_Directions for this task_
From the line containing "camera: 25 degrees right, 0 degrees up" down to the line containing "(479, 75) = (501, 166): pink" in the records below, reproduce every line exactly, ends included, and omit all others.

_The records_

- - -

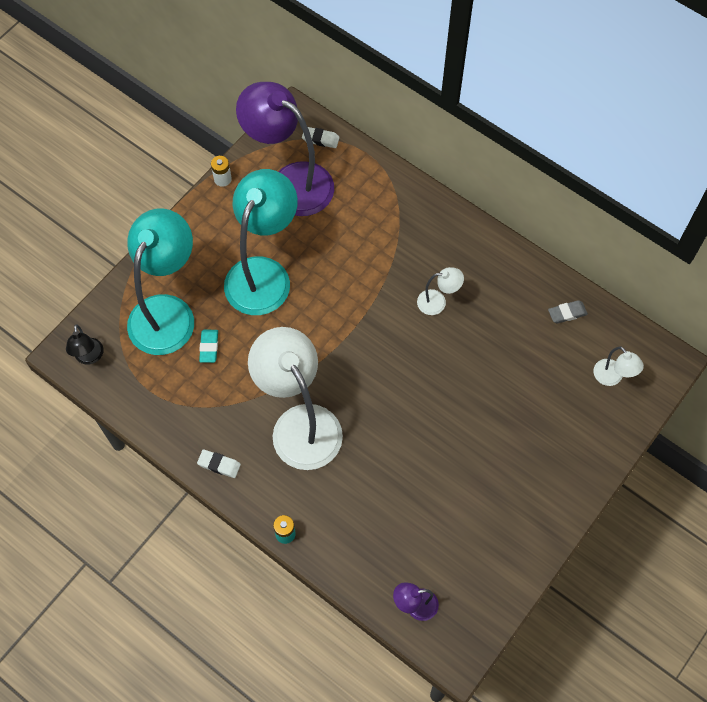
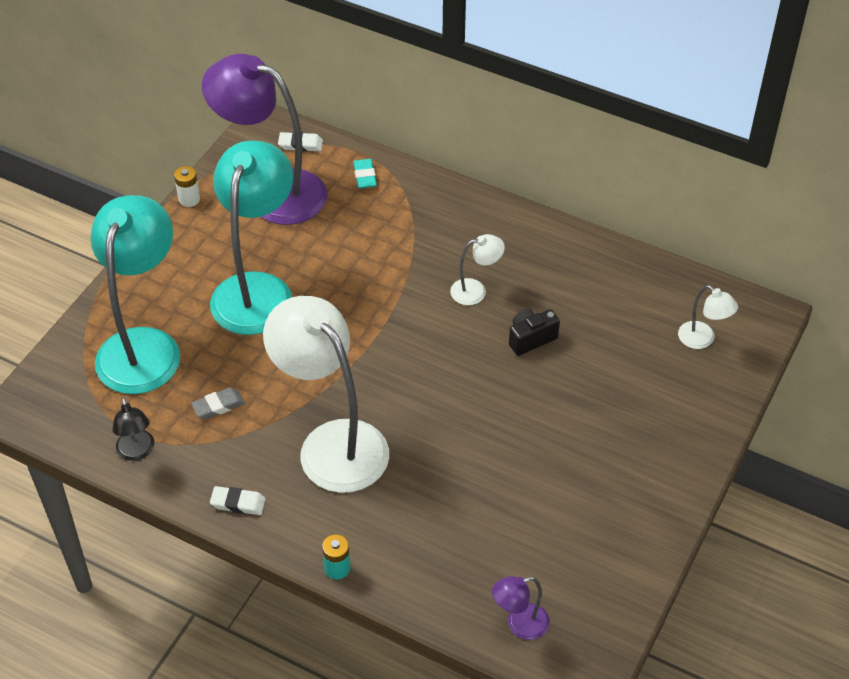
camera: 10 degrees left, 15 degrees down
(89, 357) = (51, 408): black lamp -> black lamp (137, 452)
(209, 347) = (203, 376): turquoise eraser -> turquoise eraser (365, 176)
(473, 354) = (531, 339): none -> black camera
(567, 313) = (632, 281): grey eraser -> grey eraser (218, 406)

- - -

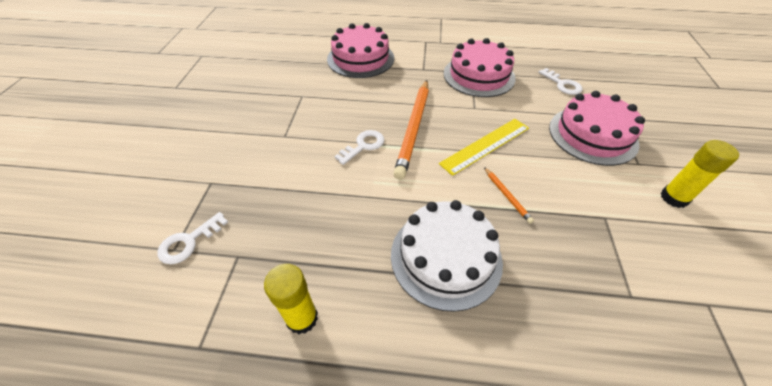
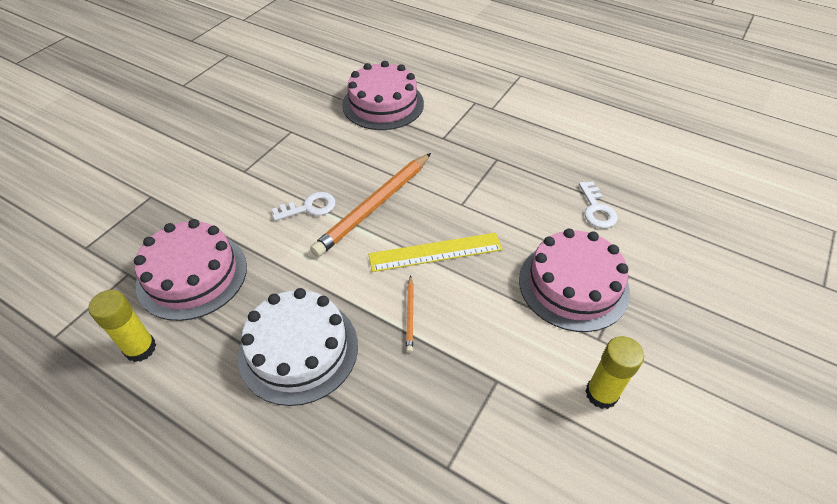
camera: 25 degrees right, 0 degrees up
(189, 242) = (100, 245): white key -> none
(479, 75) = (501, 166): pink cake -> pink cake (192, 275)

- - -

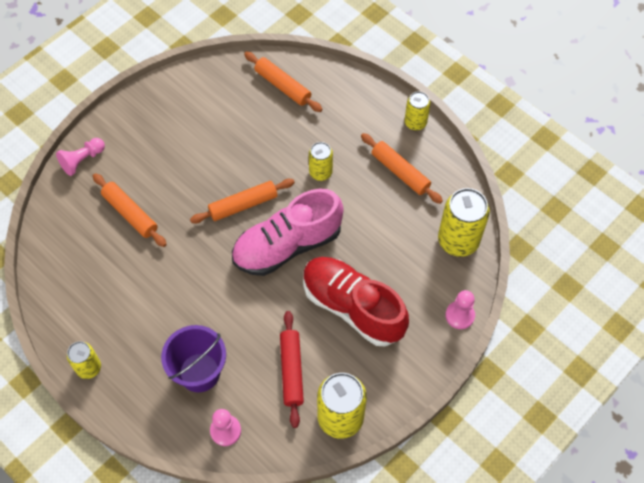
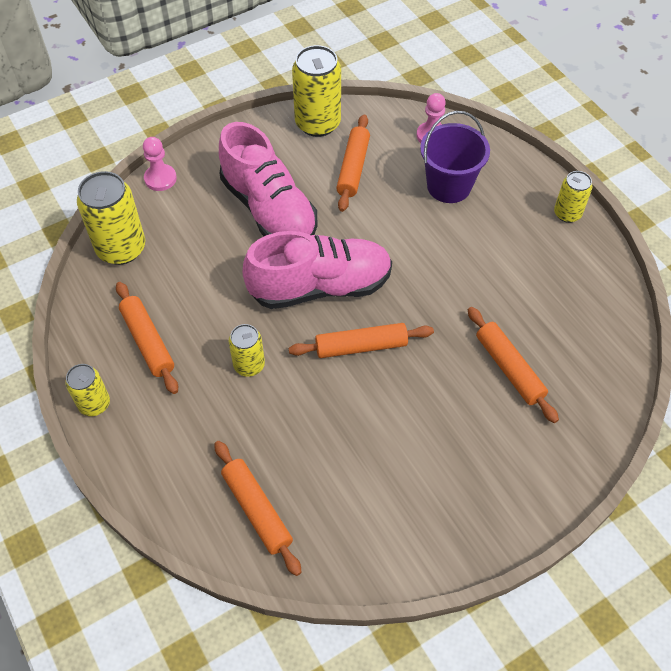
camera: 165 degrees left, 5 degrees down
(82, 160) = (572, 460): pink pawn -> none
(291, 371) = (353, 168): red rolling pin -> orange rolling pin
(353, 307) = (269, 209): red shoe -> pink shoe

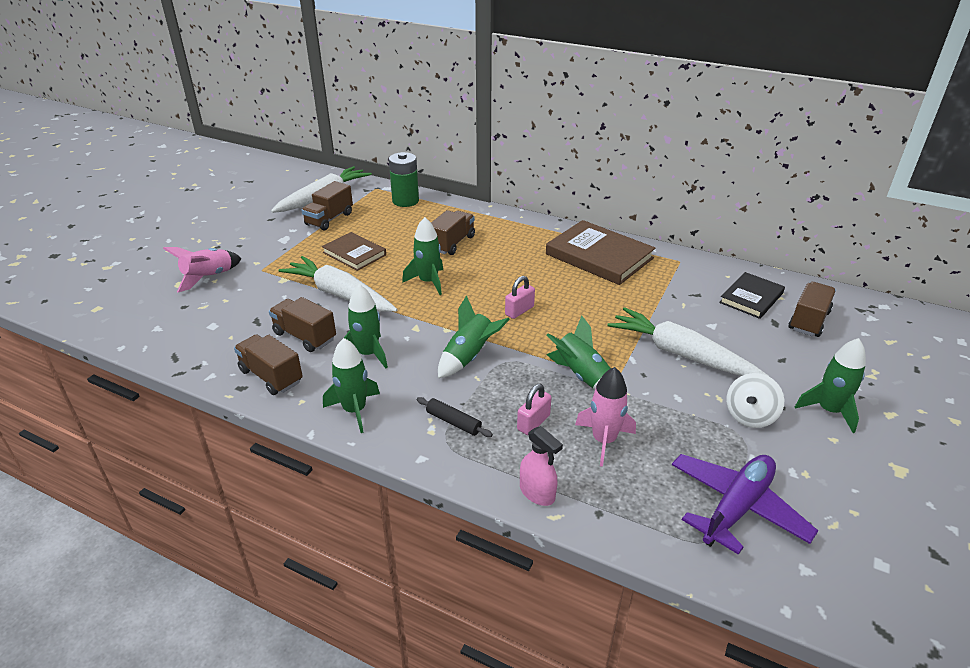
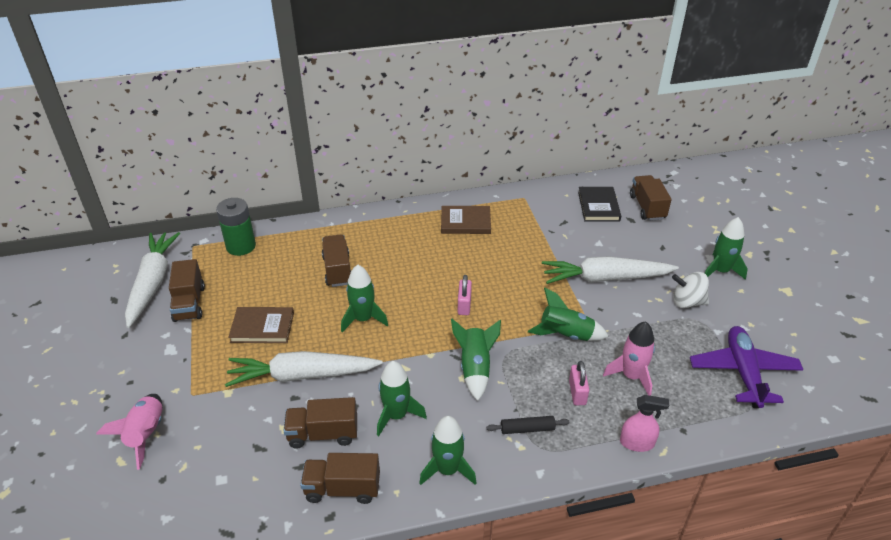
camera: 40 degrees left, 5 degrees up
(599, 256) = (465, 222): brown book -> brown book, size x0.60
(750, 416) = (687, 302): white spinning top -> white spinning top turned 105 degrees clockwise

- - -

_Solution for this problem_
camera: 25 degrees right, 0 degrees up
(189, 242) = (100, 245): white key -> none
(479, 75) = (501, 166): pink cake -> pink cake (192, 275)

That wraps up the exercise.